Exercise goal
Give back the whole listing exactly as written, leaving out each picture.

═════ Source data

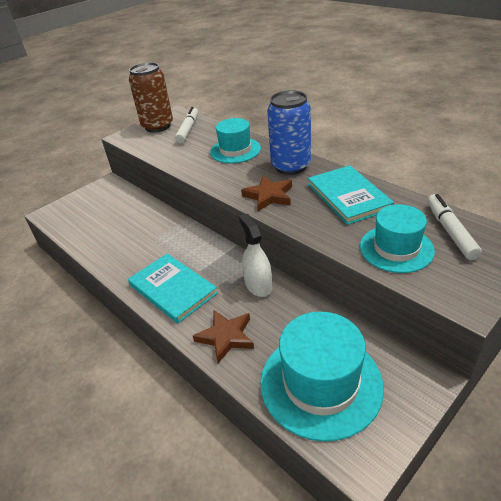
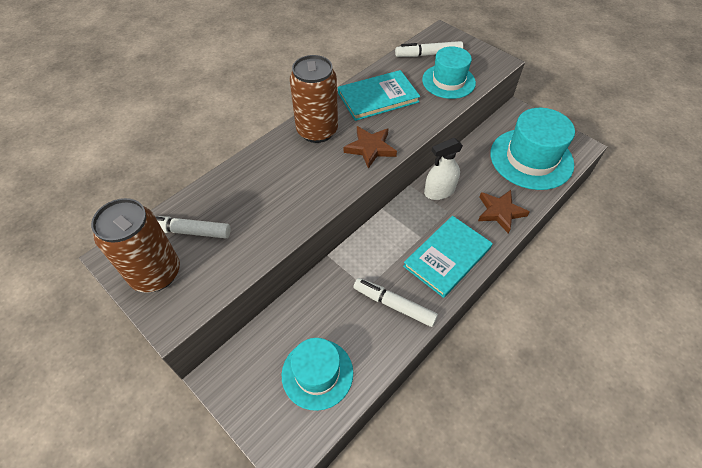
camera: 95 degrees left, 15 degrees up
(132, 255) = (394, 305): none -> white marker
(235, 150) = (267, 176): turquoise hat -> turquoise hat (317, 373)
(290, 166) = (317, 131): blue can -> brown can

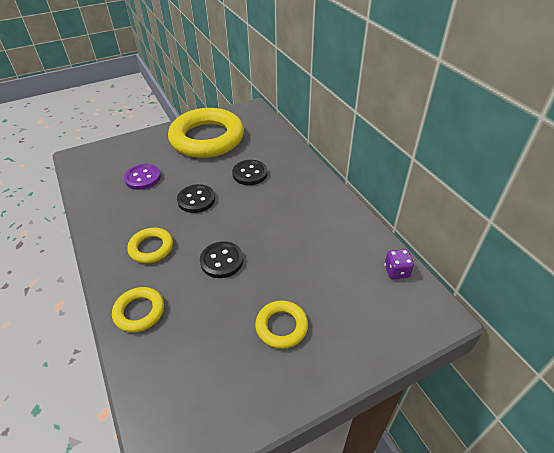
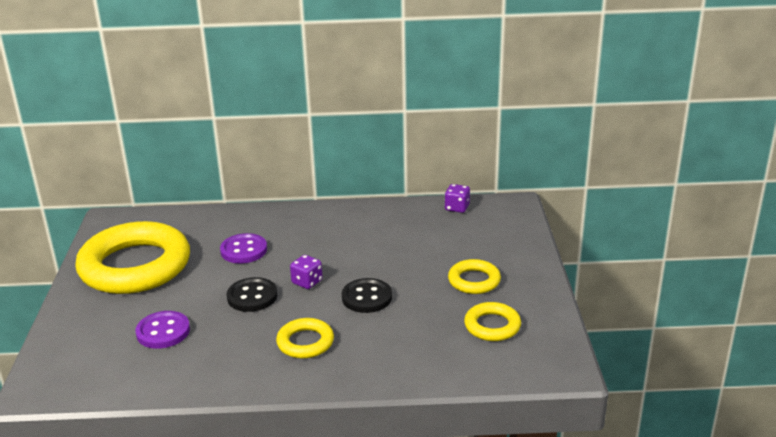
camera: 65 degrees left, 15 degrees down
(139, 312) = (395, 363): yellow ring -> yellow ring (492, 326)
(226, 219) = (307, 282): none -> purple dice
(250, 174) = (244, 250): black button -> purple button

══════════

Exercise result
camera: 95 degrees left, 15 degrees up
(132, 255) = (394, 305): none -> white marker
(235, 150) = (267, 176): turquoise hat -> turquoise hat (317, 373)
(290, 166) = (317, 131): blue can -> brown can

camera: 65 degrees left, 15 degrees down
(139, 312) = (395, 363): yellow ring -> yellow ring (492, 326)
(226, 219) = (307, 282): none -> purple dice
(250, 174) = (244, 250): black button -> purple button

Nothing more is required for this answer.